#### Recorded information

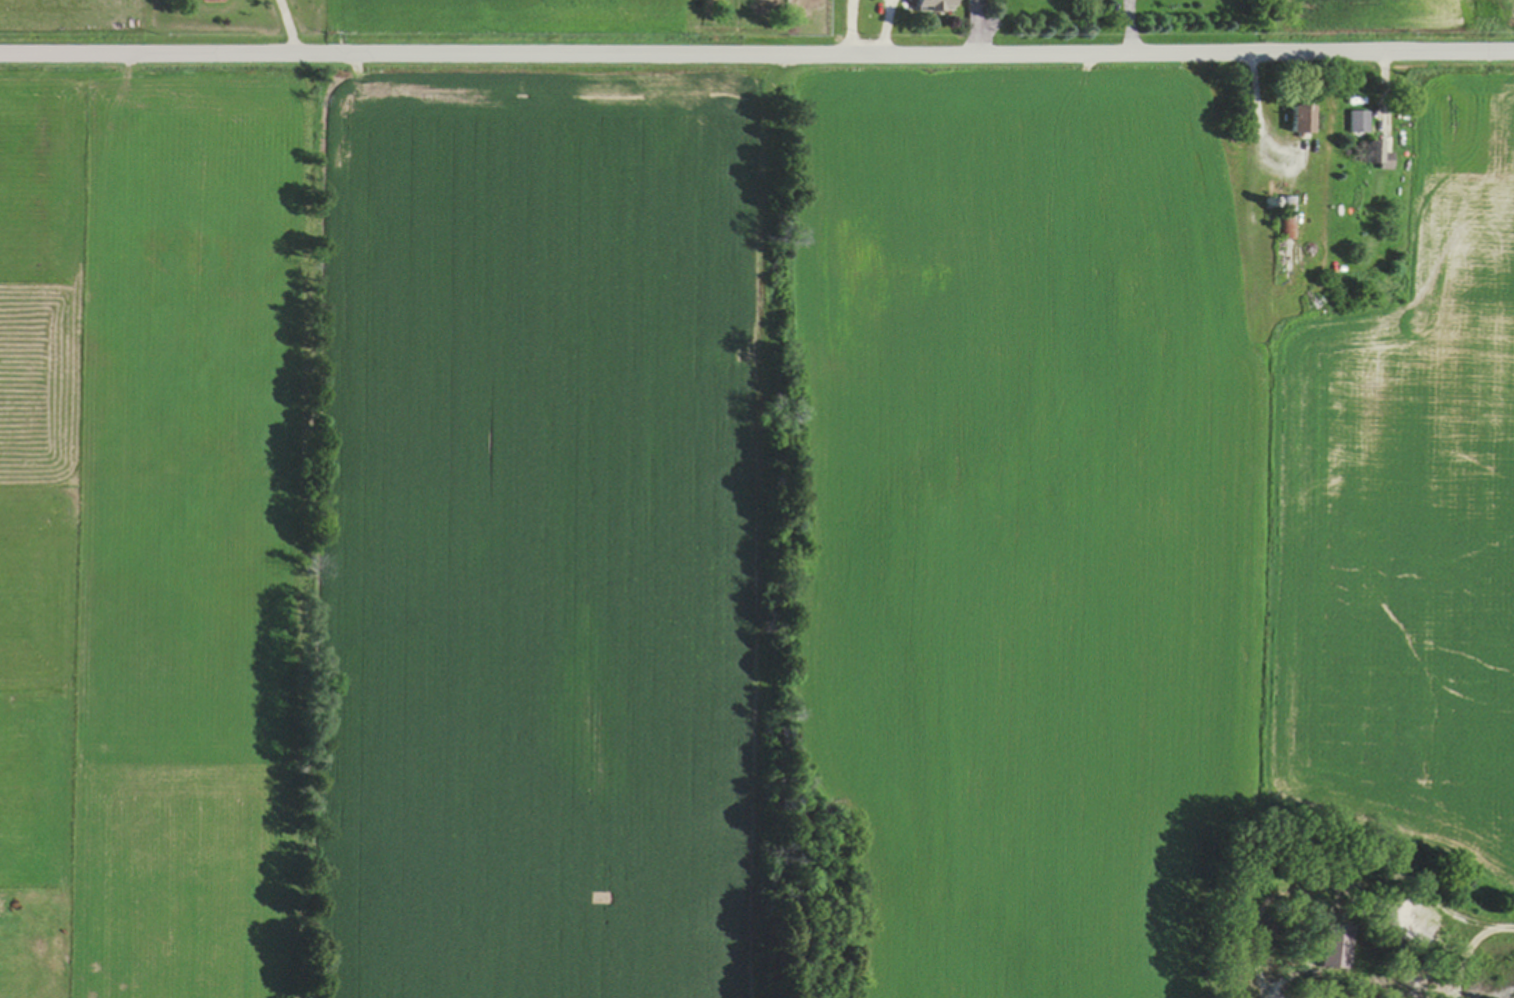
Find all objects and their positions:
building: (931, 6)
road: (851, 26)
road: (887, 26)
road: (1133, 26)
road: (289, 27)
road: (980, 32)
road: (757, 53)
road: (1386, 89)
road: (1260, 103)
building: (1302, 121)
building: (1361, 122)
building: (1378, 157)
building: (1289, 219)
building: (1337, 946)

########

Assignment:
The records above should be written out in full and unchanged, except that pictures are dropped.

Worked solution:
Find all objects and their positions:
building: (931, 6)
road: (851, 26)
road: (887, 26)
road: (1133, 26)
road: (289, 27)
road: (980, 32)
road: (757, 53)
road: (1386, 89)
road: (1260, 103)
building: (1302, 121)
building: (1361, 122)
building: (1378, 157)
building: (1289, 219)
building: (1337, 946)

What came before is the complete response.